'''

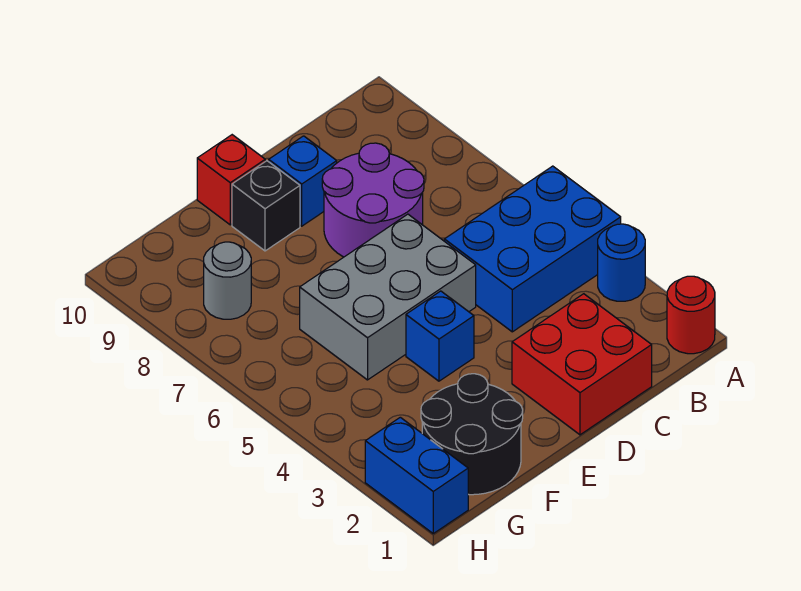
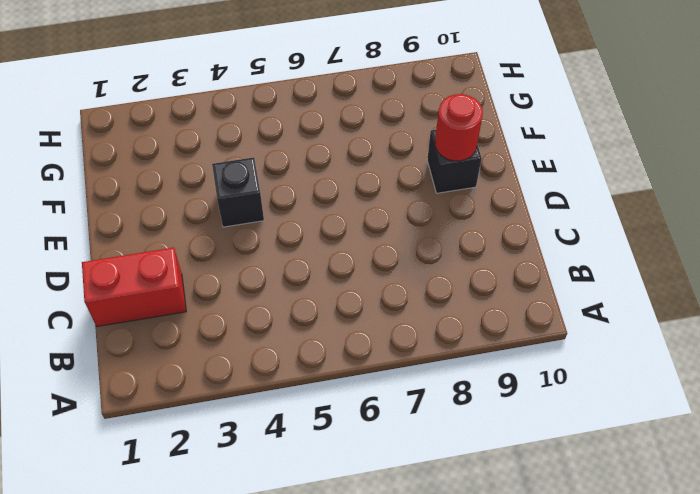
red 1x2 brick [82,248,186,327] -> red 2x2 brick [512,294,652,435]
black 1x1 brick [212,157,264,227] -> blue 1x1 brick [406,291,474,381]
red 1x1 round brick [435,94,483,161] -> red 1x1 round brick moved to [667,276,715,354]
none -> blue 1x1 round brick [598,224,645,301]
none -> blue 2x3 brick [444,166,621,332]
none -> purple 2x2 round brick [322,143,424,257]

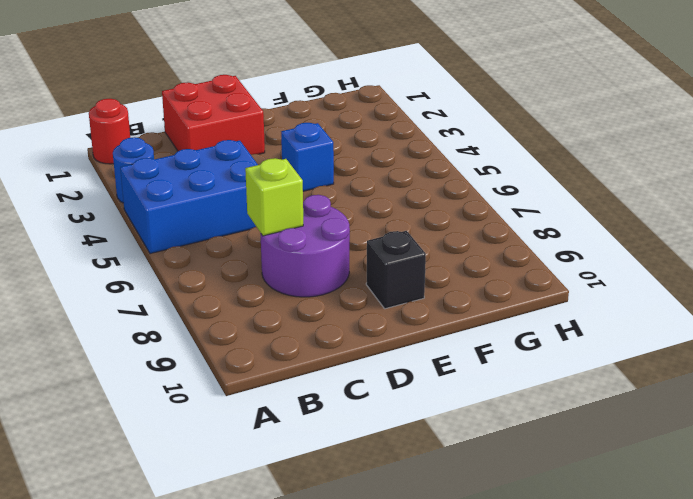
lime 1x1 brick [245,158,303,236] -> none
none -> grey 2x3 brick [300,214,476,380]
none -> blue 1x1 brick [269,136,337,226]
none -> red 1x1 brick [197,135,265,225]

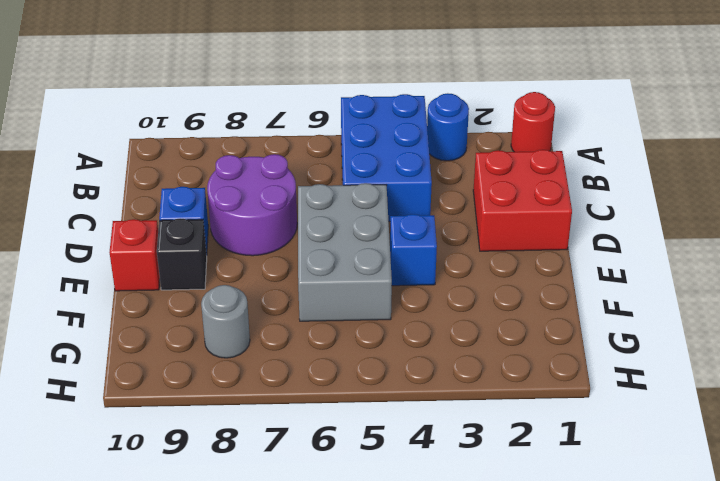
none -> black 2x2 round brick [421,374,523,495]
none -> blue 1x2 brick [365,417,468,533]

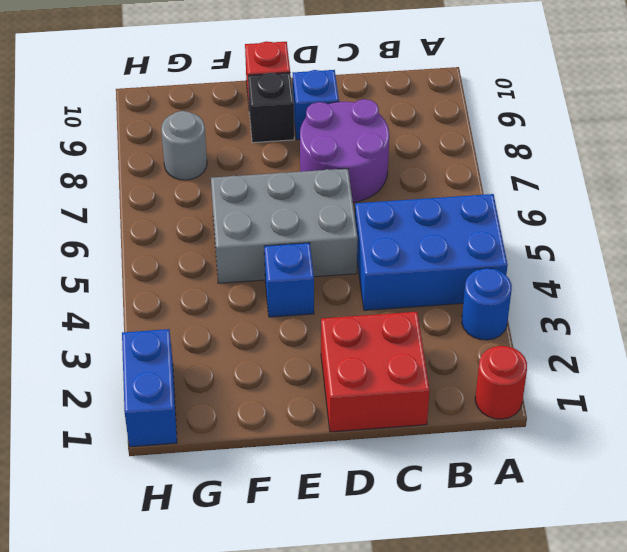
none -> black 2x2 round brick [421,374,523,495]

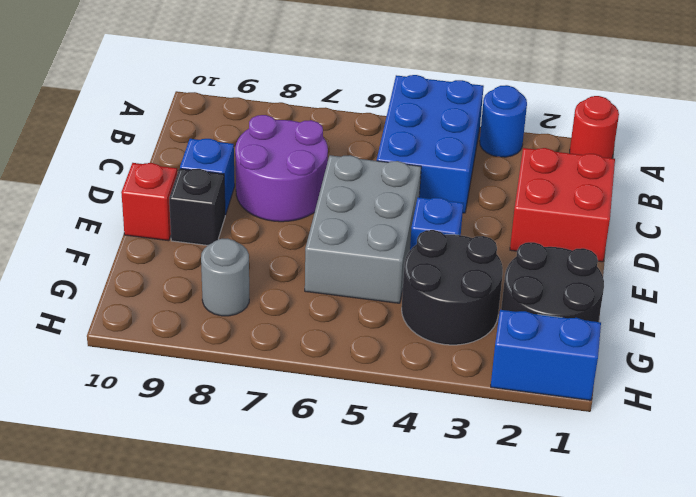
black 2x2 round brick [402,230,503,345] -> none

'''

# Instructions for the task
There should be an exact restatement of the lines from the line with "lime 1x1 brick [245,158,303,236] -> none" through the last line of the entries above, and no pictures in it.

# Answer to this task
lime 1x1 brick [245,158,303,236] -> none
none -> grey 2x3 brick [300,214,476,380]
none -> blue 1x1 brick [269,136,337,226]
none -> red 1x1 brick [197,135,265,225]

none -> black 2x2 round brick [421,374,523,495]
none -> blue 1x2 brick [365,417,468,533]

none -> black 2x2 round brick [421,374,523,495]

black 2x2 round brick [402,230,503,345] -> none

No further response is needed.